═══ SUPPLIED DATA
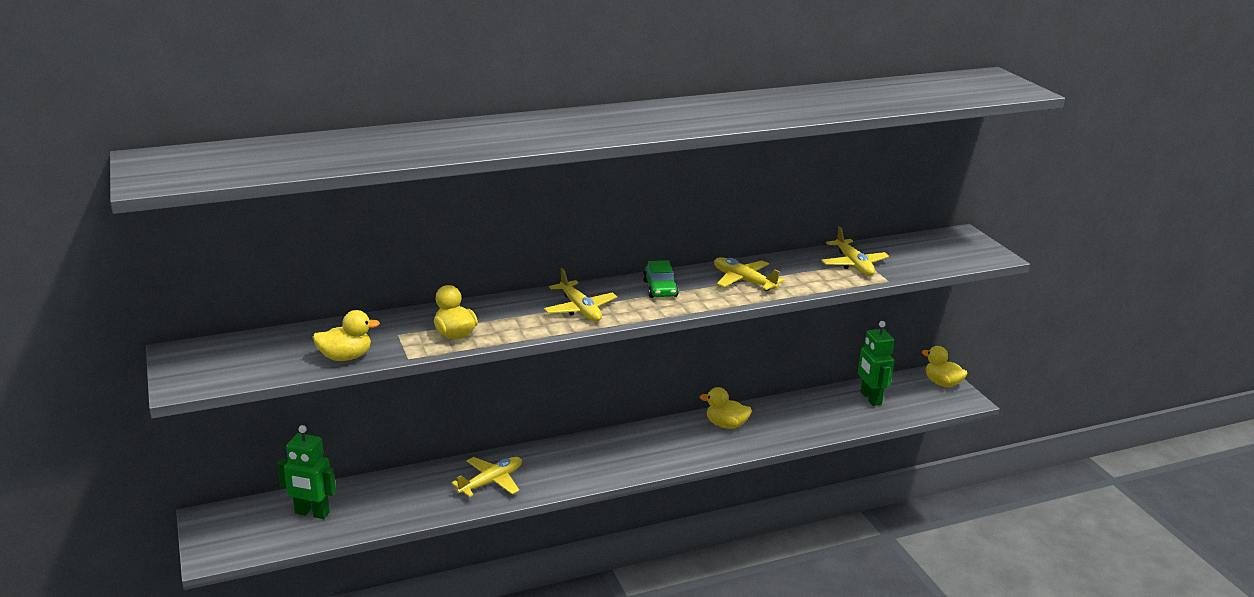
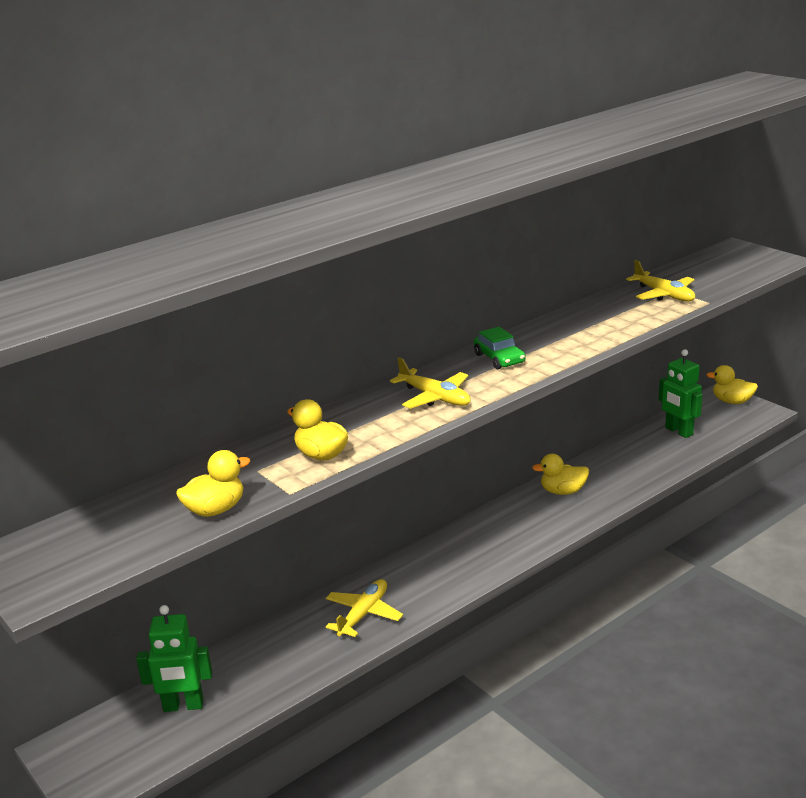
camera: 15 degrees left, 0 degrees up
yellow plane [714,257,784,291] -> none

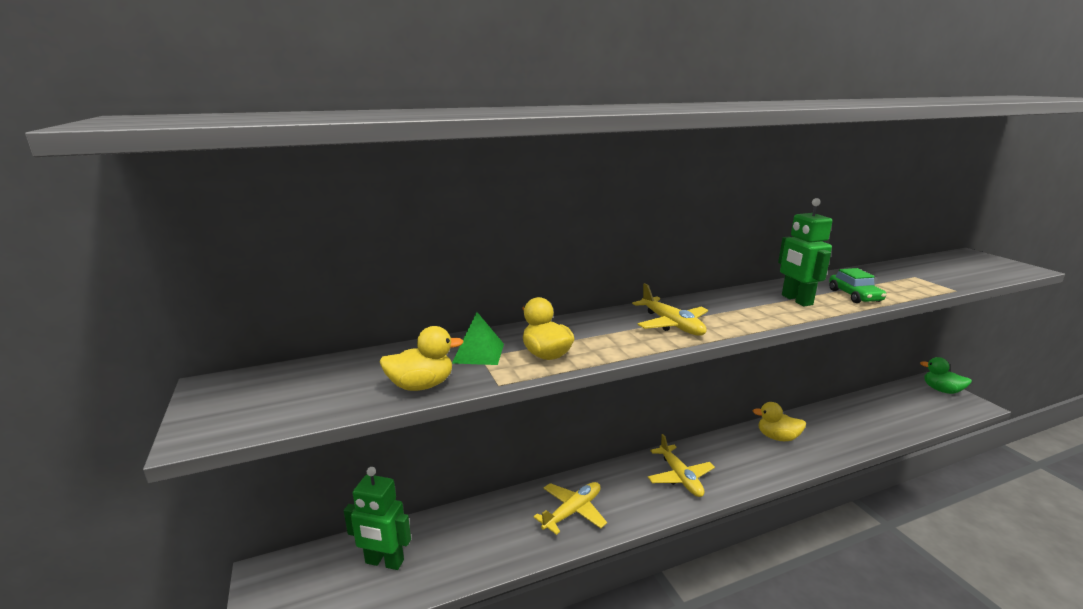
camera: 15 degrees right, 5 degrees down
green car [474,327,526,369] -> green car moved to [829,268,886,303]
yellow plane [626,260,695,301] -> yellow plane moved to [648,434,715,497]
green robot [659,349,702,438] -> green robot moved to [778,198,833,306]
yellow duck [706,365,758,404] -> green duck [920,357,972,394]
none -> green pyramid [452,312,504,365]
══════
_YOUR INSTRUCTIONS_: The range to transcribe runs from the line holding "yellow plane [714,257,784,291] -> none" through the final line of the data above; copy it exactly and exclude the pictures.

_PROBLEM SOLUTION_:
yellow plane [714,257,784,291] -> none

camera: 15 degrees right, 5 degrees down
green car [474,327,526,369] -> green car moved to [829,268,886,303]
yellow plane [626,260,695,301] -> yellow plane moved to [648,434,715,497]
green robot [659,349,702,438] -> green robot moved to [778,198,833,306]
yellow duck [706,365,758,404] -> green duck [920,357,972,394]
none -> green pyramid [452,312,504,365]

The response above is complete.